[[ INPUT, beginning ]]
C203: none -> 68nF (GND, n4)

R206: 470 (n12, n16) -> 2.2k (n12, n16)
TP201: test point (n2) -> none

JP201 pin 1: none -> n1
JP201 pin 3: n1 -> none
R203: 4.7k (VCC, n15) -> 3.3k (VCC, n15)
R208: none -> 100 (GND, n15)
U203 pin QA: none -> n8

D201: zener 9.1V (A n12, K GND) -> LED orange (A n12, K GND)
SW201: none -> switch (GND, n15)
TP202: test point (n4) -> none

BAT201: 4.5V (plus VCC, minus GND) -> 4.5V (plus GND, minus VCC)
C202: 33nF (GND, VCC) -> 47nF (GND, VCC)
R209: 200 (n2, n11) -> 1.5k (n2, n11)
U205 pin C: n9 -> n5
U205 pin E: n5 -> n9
[[ INPUT, end ]]
[[ INPUT, beginning ]]
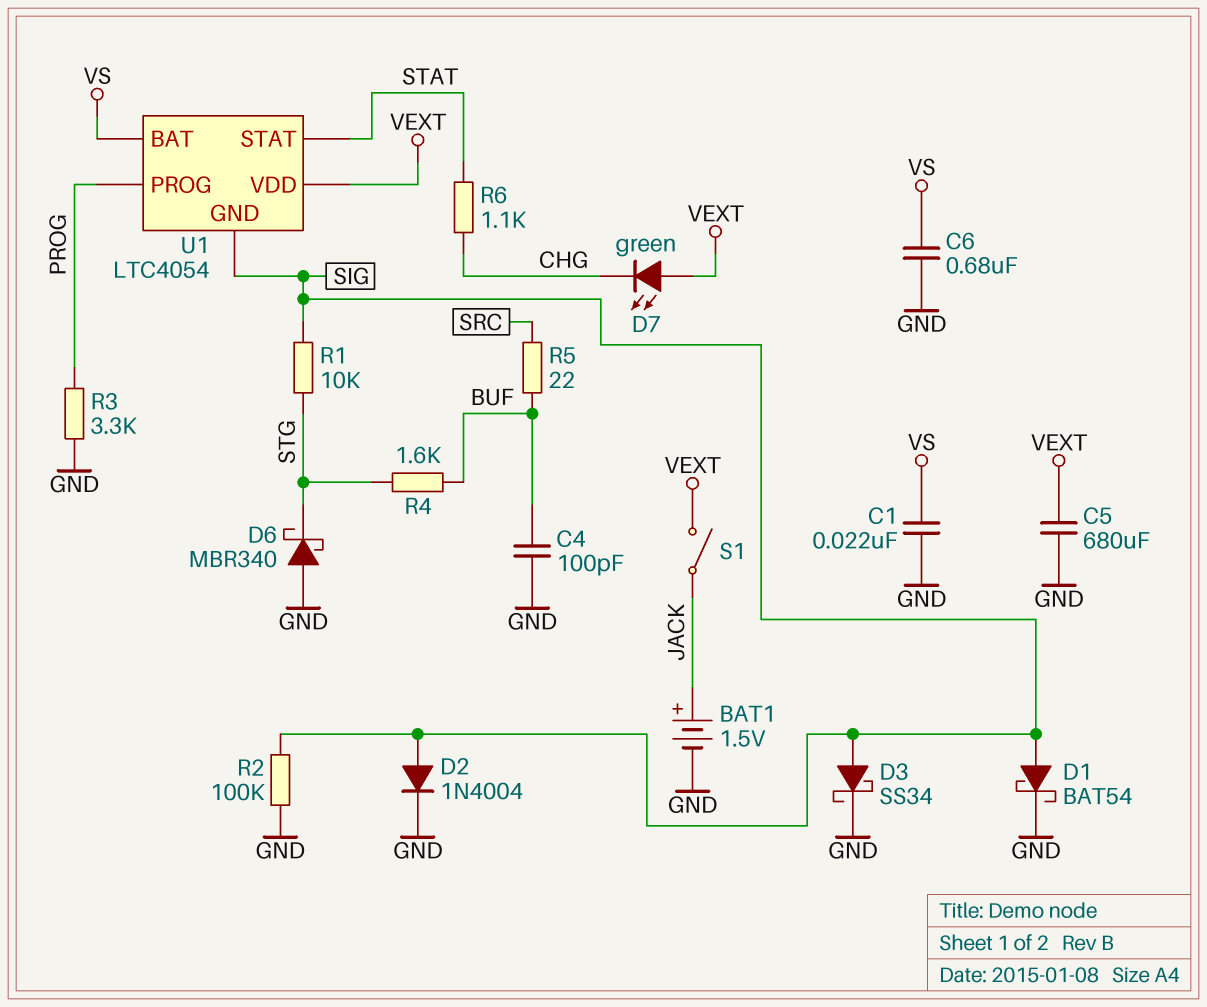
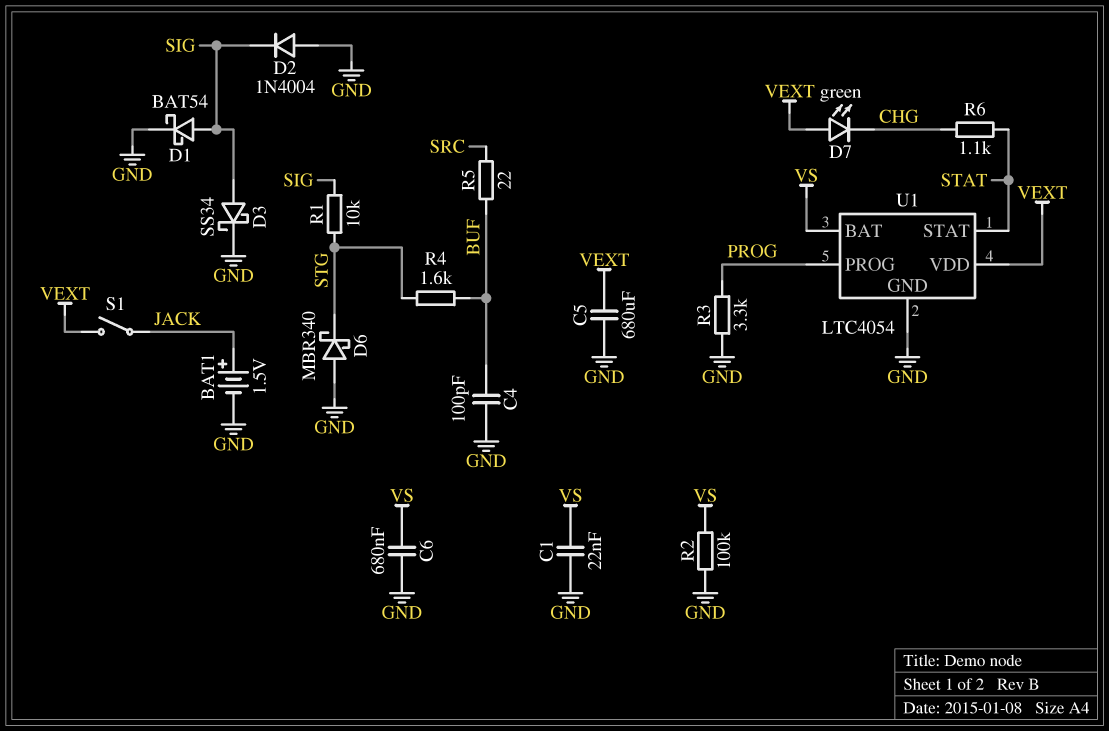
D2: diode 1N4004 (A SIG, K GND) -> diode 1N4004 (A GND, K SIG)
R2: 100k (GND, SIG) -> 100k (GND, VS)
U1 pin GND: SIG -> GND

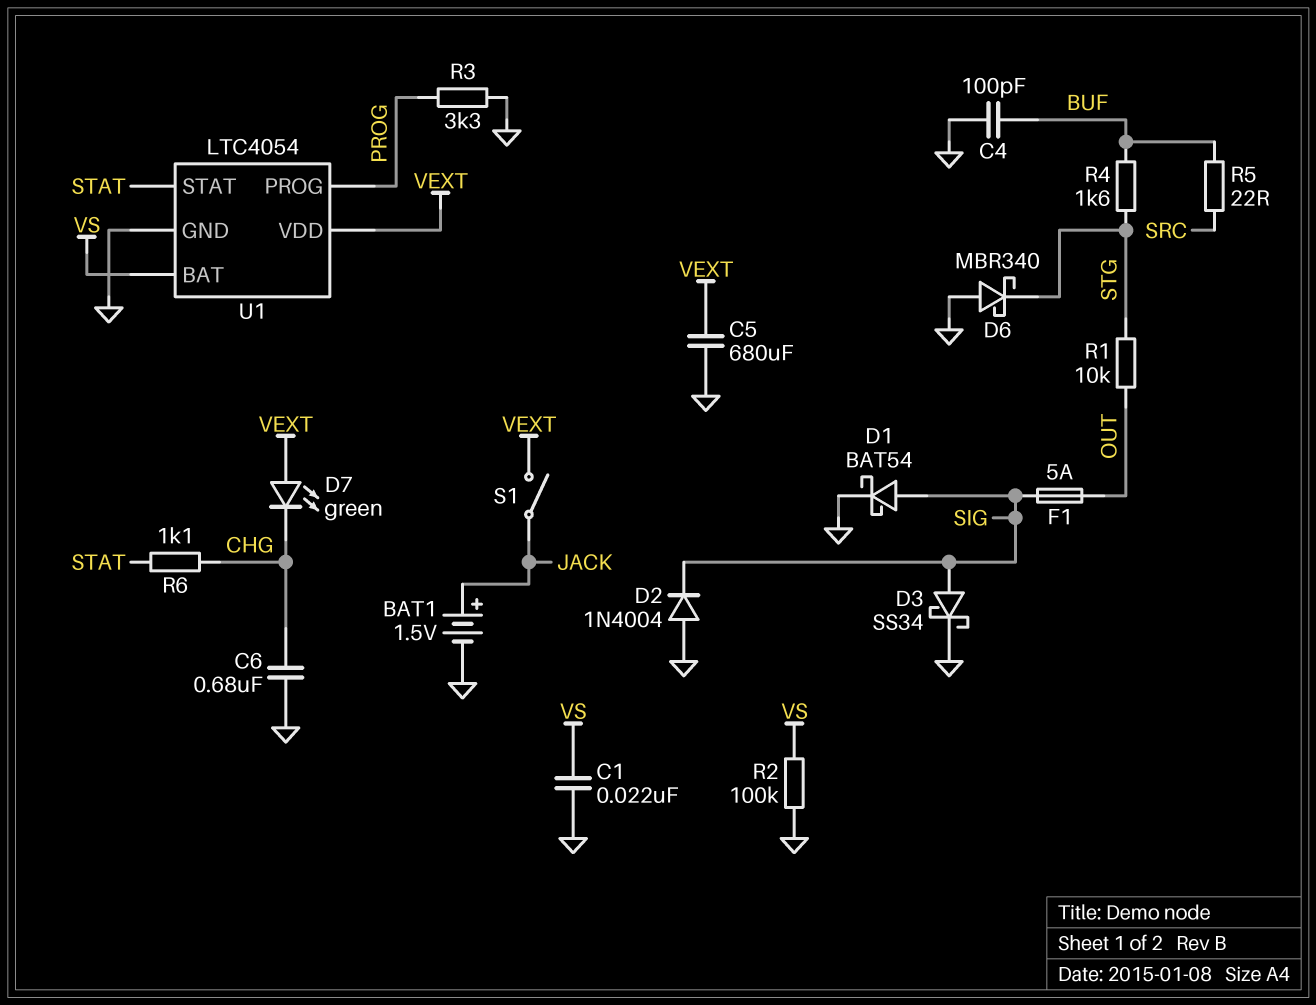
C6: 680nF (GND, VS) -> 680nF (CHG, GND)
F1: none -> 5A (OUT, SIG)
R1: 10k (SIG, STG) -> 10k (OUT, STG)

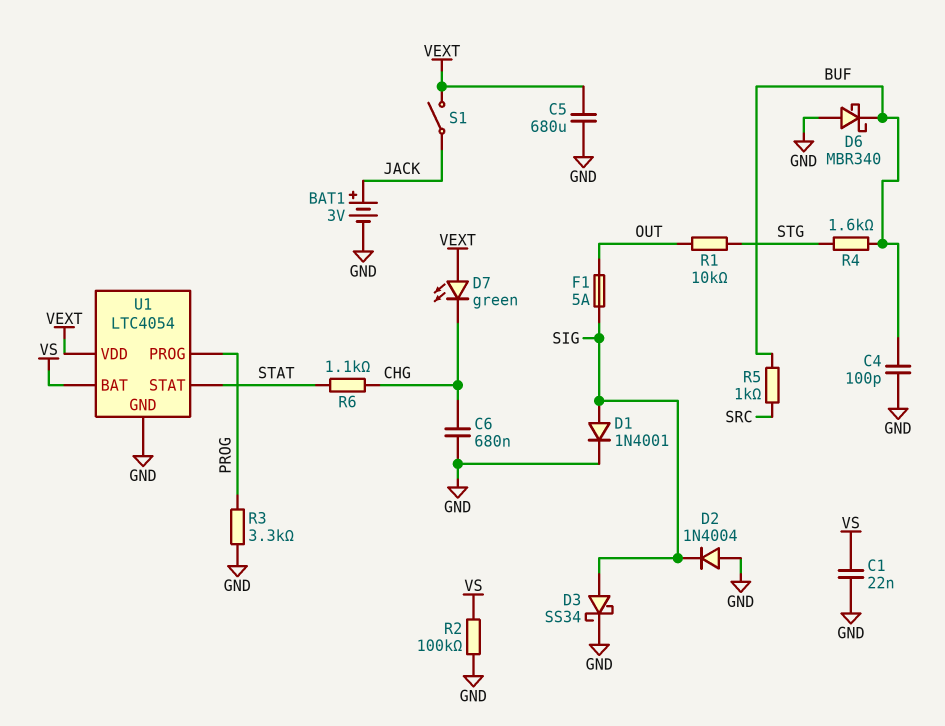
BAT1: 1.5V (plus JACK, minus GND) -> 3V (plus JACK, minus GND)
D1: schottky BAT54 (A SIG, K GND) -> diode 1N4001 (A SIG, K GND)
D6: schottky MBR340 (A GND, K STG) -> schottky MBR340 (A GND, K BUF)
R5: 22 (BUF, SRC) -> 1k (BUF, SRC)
[[ INPUT, end ]]
[[ INPUT, beginning ]]
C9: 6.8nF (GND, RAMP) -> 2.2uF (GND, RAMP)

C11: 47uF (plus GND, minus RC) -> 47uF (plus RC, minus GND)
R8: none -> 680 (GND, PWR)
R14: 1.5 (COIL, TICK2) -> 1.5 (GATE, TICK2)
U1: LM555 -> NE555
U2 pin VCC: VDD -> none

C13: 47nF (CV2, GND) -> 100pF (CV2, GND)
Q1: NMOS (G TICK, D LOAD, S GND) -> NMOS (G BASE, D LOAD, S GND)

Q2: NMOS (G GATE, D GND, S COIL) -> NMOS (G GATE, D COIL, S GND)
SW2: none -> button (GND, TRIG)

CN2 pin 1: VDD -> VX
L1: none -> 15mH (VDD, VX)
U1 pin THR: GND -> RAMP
[[ INPUT, end ]]
## TASK PROMPT
Please return only the lines above, starting at the line that has "TP201: test point (n2) -> none" and ending at the line that has "U205 pin E: n5 -> n9", keeping both and leaving each one unchanged.

## WRITTEN RESPONSE
TP201: test point (n2) -> none

JP201 pin 1: none -> n1
JP201 pin 3: n1 -> none
R203: 4.7k (VCC, n15) -> 3.3k (VCC, n15)
R208: none -> 100 (GND, n15)
U203 pin QA: none -> n8

D201: zener 9.1V (A n12, K GND) -> LED orange (A n12, K GND)
SW201: none -> switch (GND, n15)
TP202: test point (n4) -> none

BAT201: 4.5V (plus VCC, minus GND) -> 4.5V (plus GND, minus VCC)
C202: 33nF (GND, VCC) -> 47nF (GND, VCC)
R209: 200 (n2, n11) -> 1.5k (n2, n11)
U205 pin C: n9 -> n5
U205 pin E: n5 -> n9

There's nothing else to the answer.